*** Source records ***

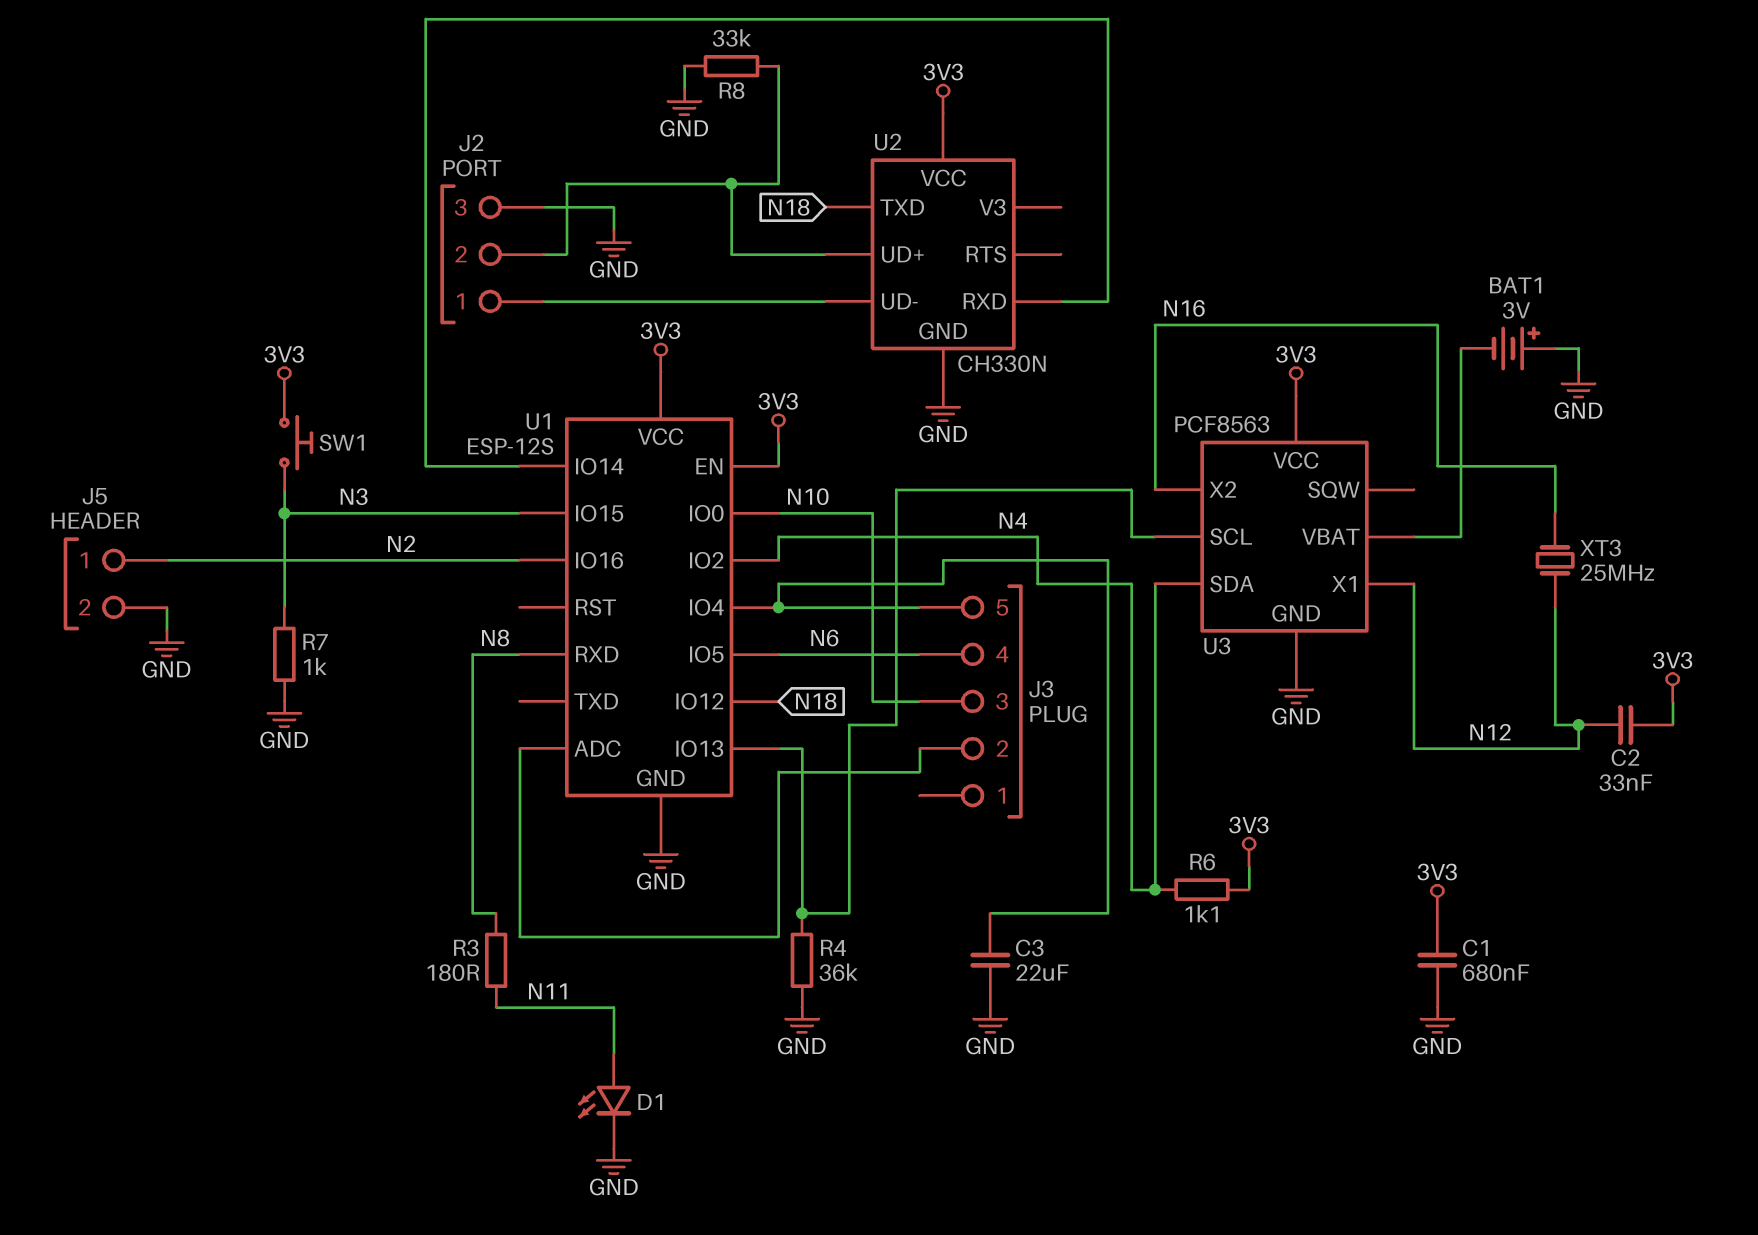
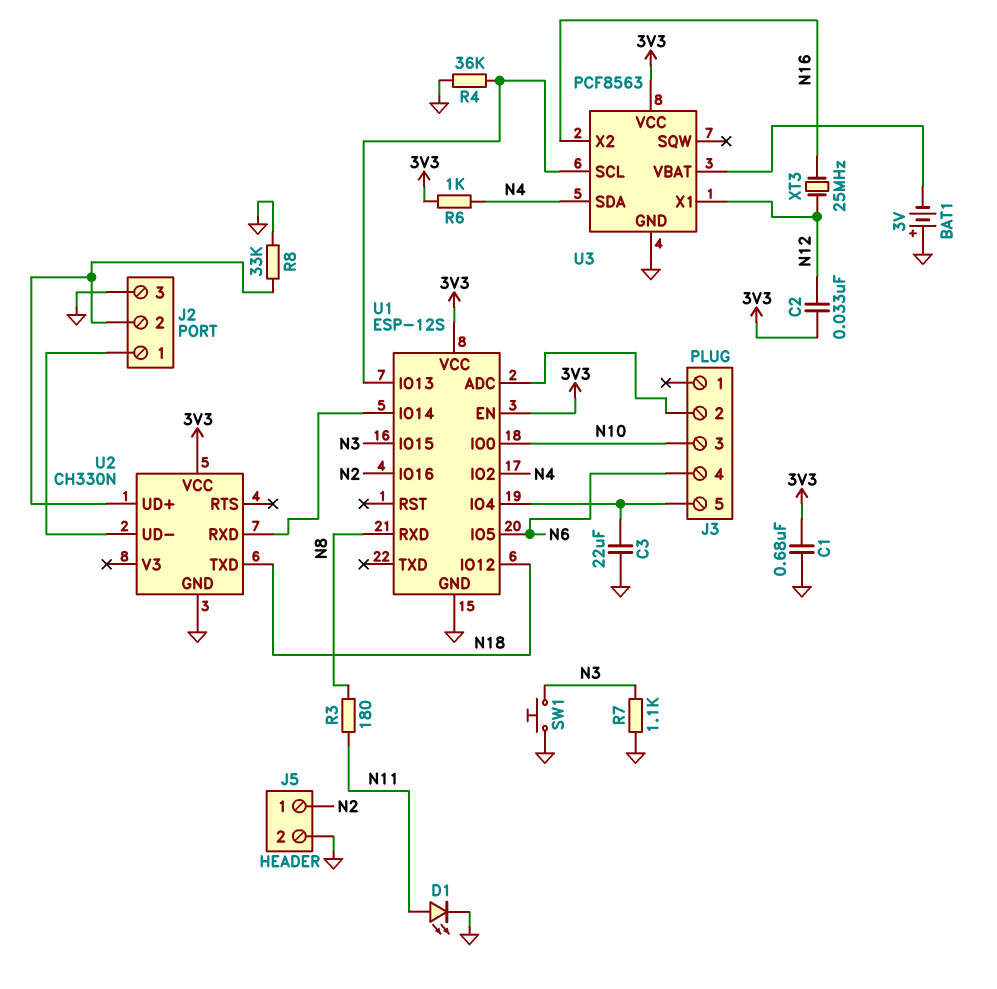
R6: 1.1k (3V3, N4) -> 1k (3V3, N4)
R7: 1k (GND, N3) -> 1.1k (GND, N3)
SW1: button (3V3, N3) -> button (GND, N3)

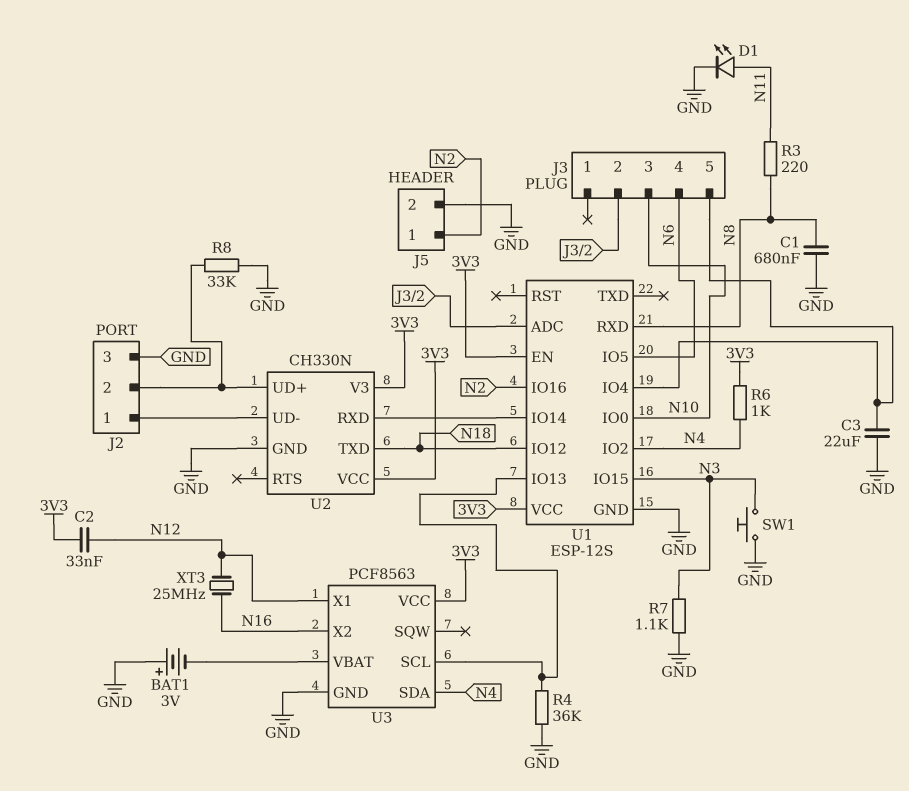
C1: 680nF (3V3, GND) -> 680nF (GND, N8)
R3: 180 (N8, N11) -> 220 (N8, N11)
U2 pin V3: none -> 3V3

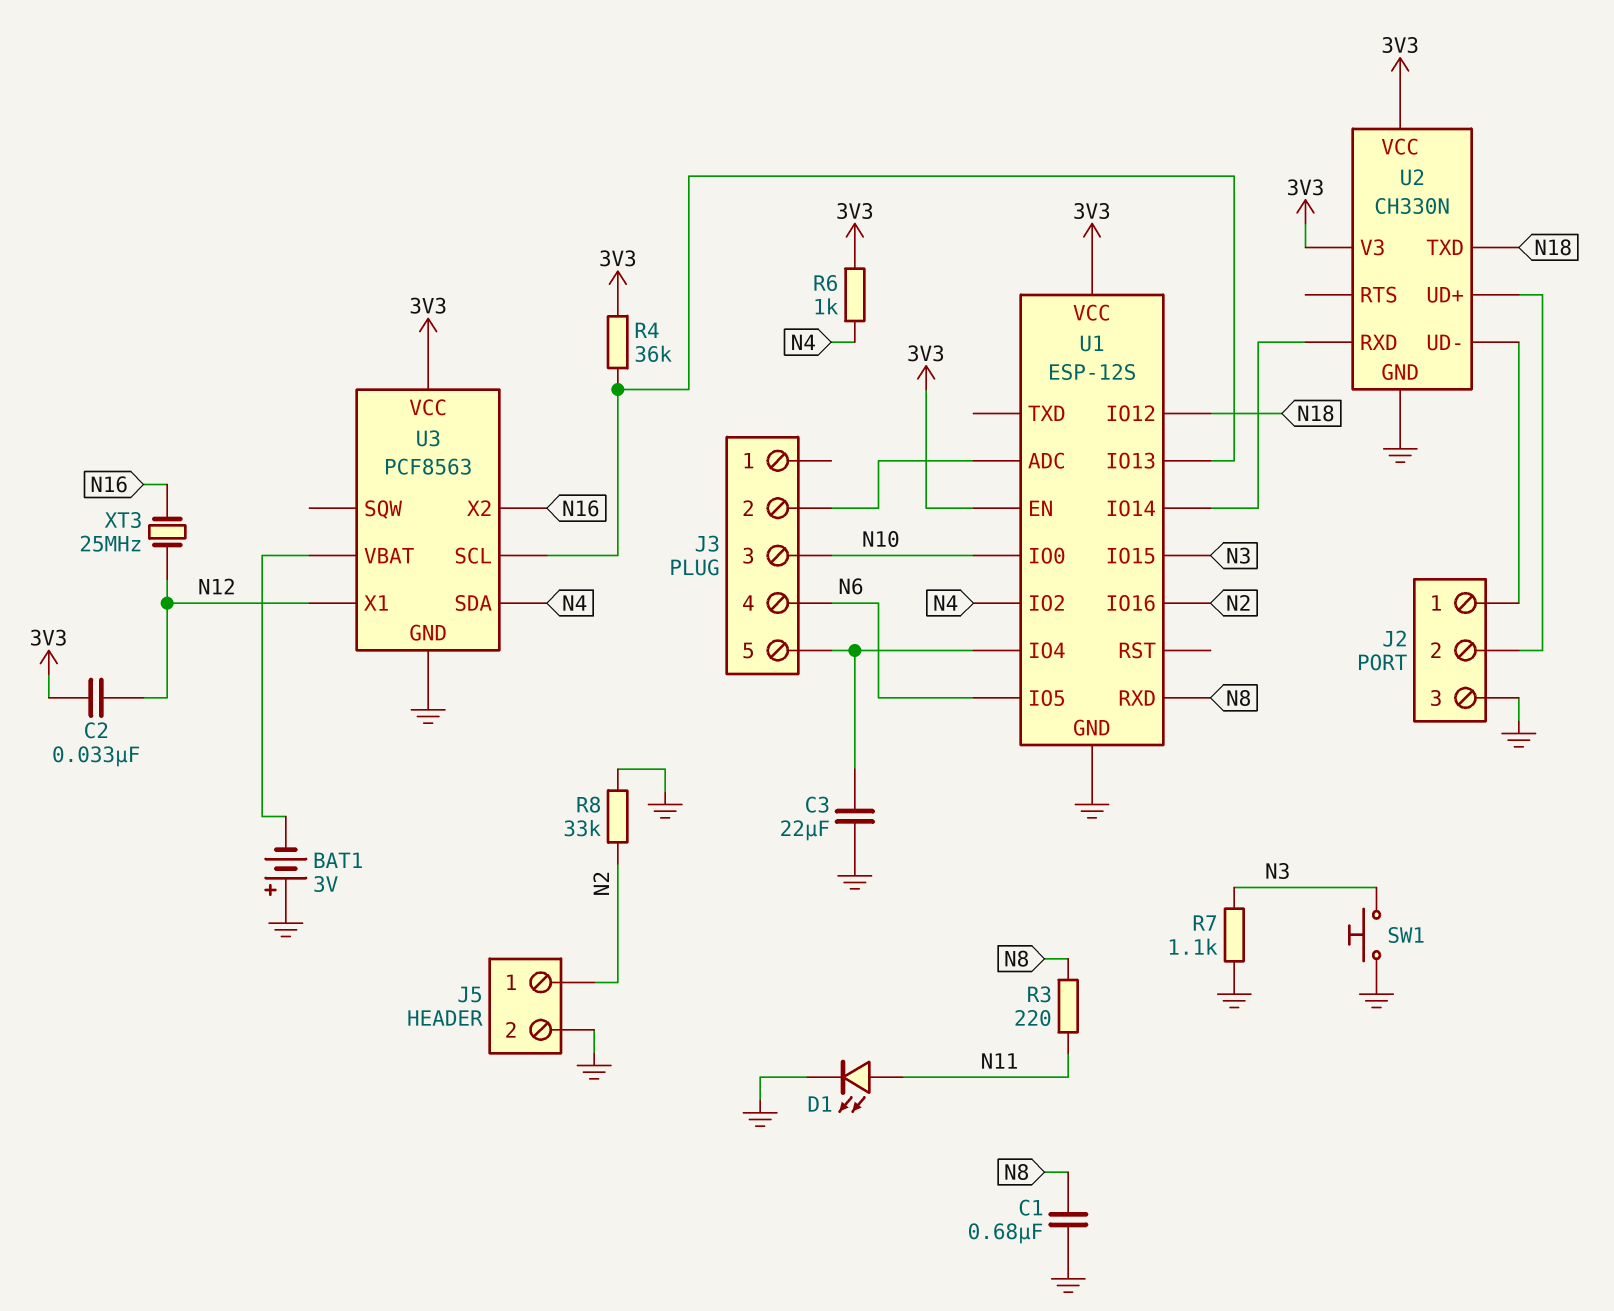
R4: 36k (GND, U1/IO13) -> 36k (3V3, U1/IO13)
R8: 33k (GND, J2/2) -> 33k (GND, N2)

***

Leaving the pictures aside, write out only the lines from the one containing "SW1: button (3V3, N3) -> button (GND, N3)" through the end of the material, exactly as they stand.

Answer to the problem:
SW1: button (3V3, N3) -> button (GND, N3)

C1: 680nF (3V3, GND) -> 680nF (GND, N8)
R3: 180 (N8, N11) -> 220 (N8, N11)
U2 pin V3: none -> 3V3

R4: 36k (GND, U1/IO13) -> 36k (3V3, U1/IO13)
R8: 33k (GND, J2/2) -> 33k (GND, N2)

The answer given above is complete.